### PROVIDED ENTRIES
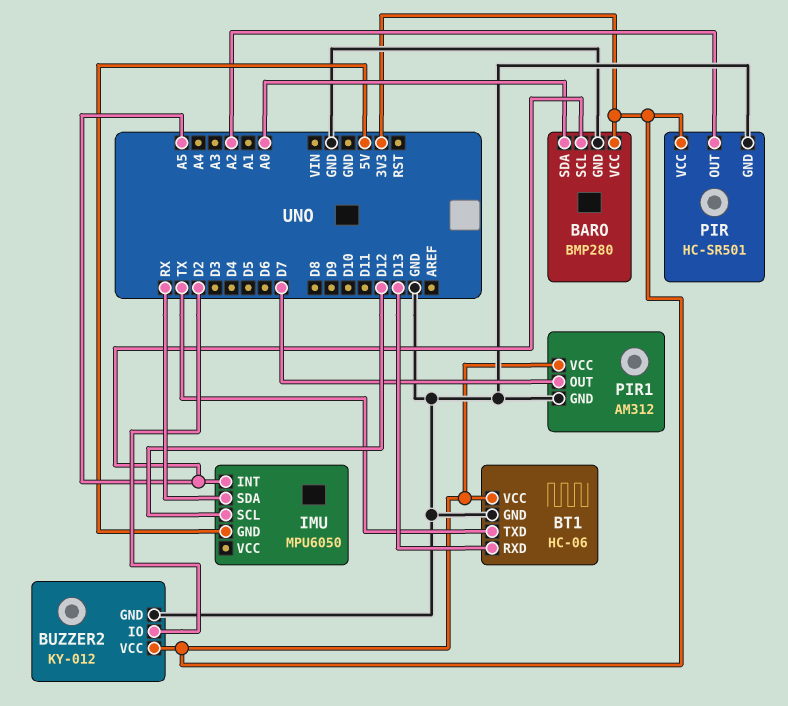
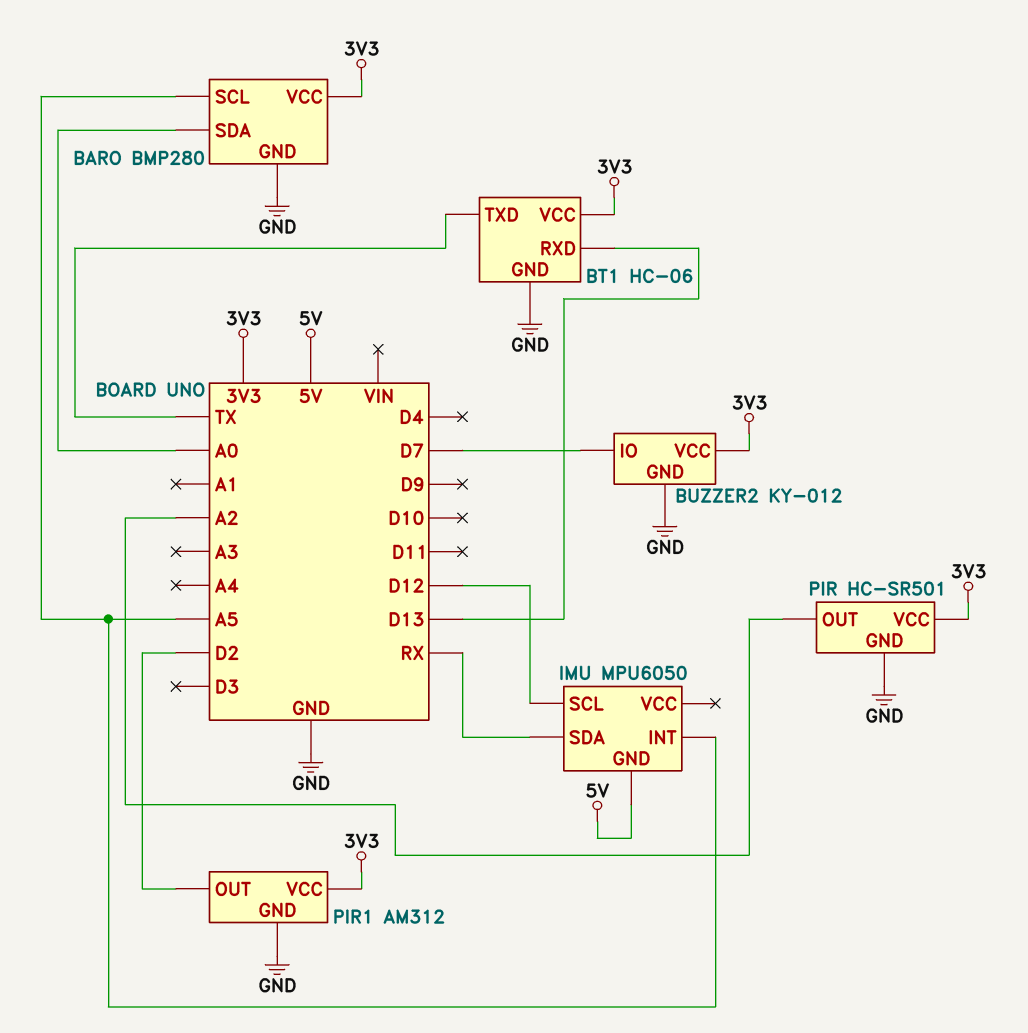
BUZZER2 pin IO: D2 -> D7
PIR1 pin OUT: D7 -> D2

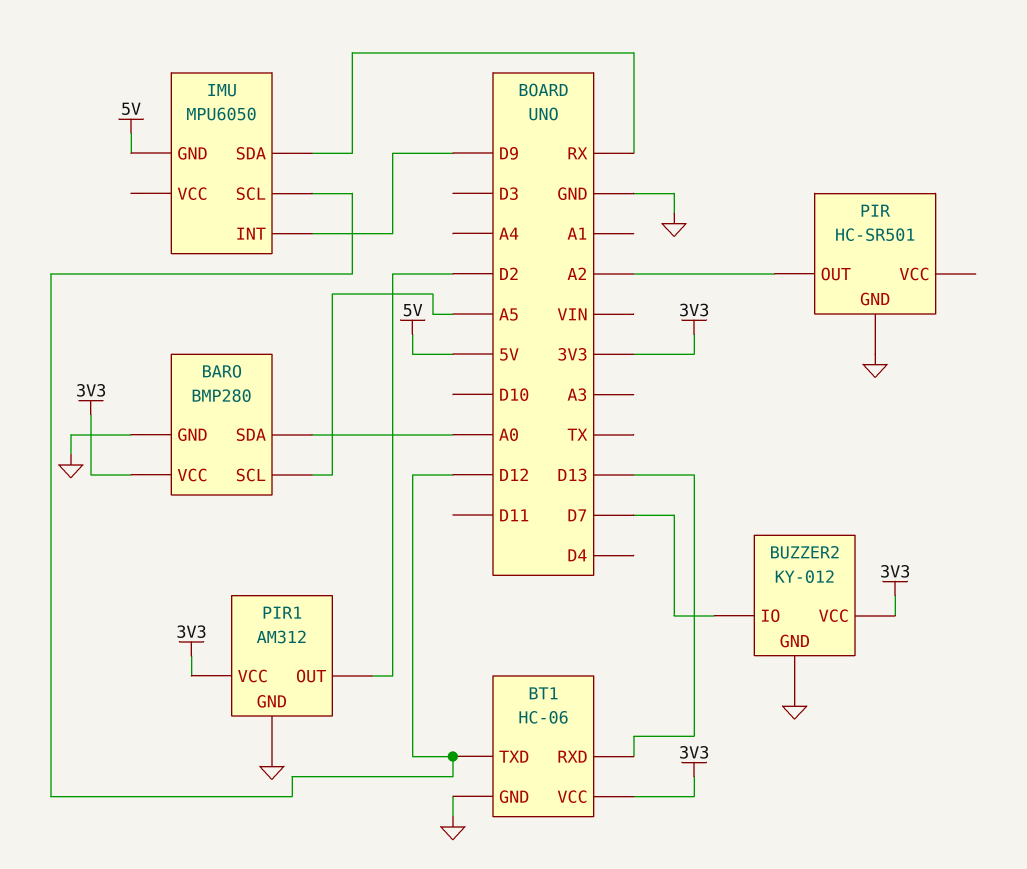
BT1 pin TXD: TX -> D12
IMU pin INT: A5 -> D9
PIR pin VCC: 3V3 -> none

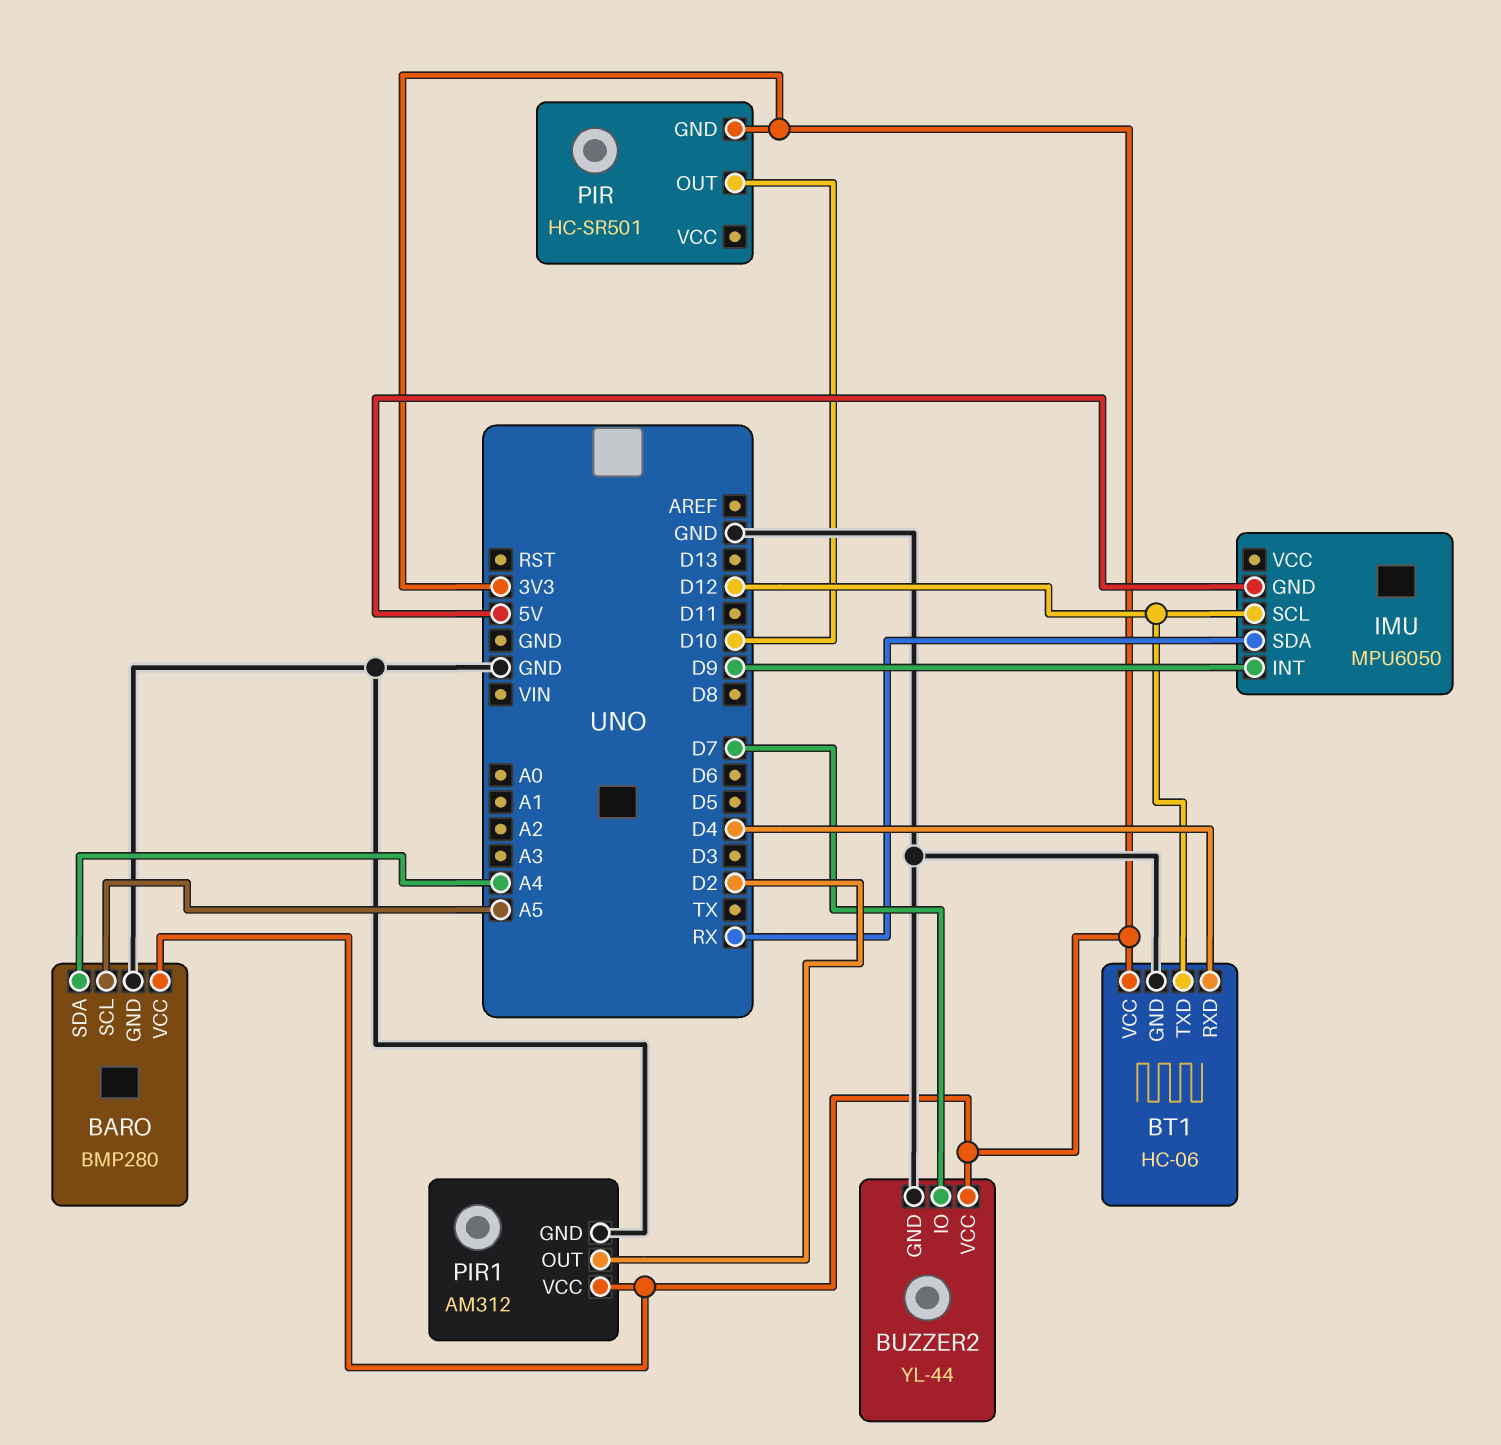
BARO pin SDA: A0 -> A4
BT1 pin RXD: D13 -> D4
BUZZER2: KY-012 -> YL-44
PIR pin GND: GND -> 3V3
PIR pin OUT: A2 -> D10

### EXERCISE DESCRIPTION
The reply must match the records exactly, apart from the pictures, which are left out.

### ANSWER TO THIS TASK
BUZZER2 pin IO: D2 -> D7
PIR1 pin OUT: D7 -> D2

BT1 pin TXD: TX -> D12
IMU pin INT: A5 -> D9
PIR pin VCC: 3V3 -> none

BARO pin SDA: A0 -> A4
BT1 pin RXD: D13 -> D4
BUZZER2: KY-012 -> YL-44
PIR pin GND: GND -> 3V3
PIR pin OUT: A2 -> D10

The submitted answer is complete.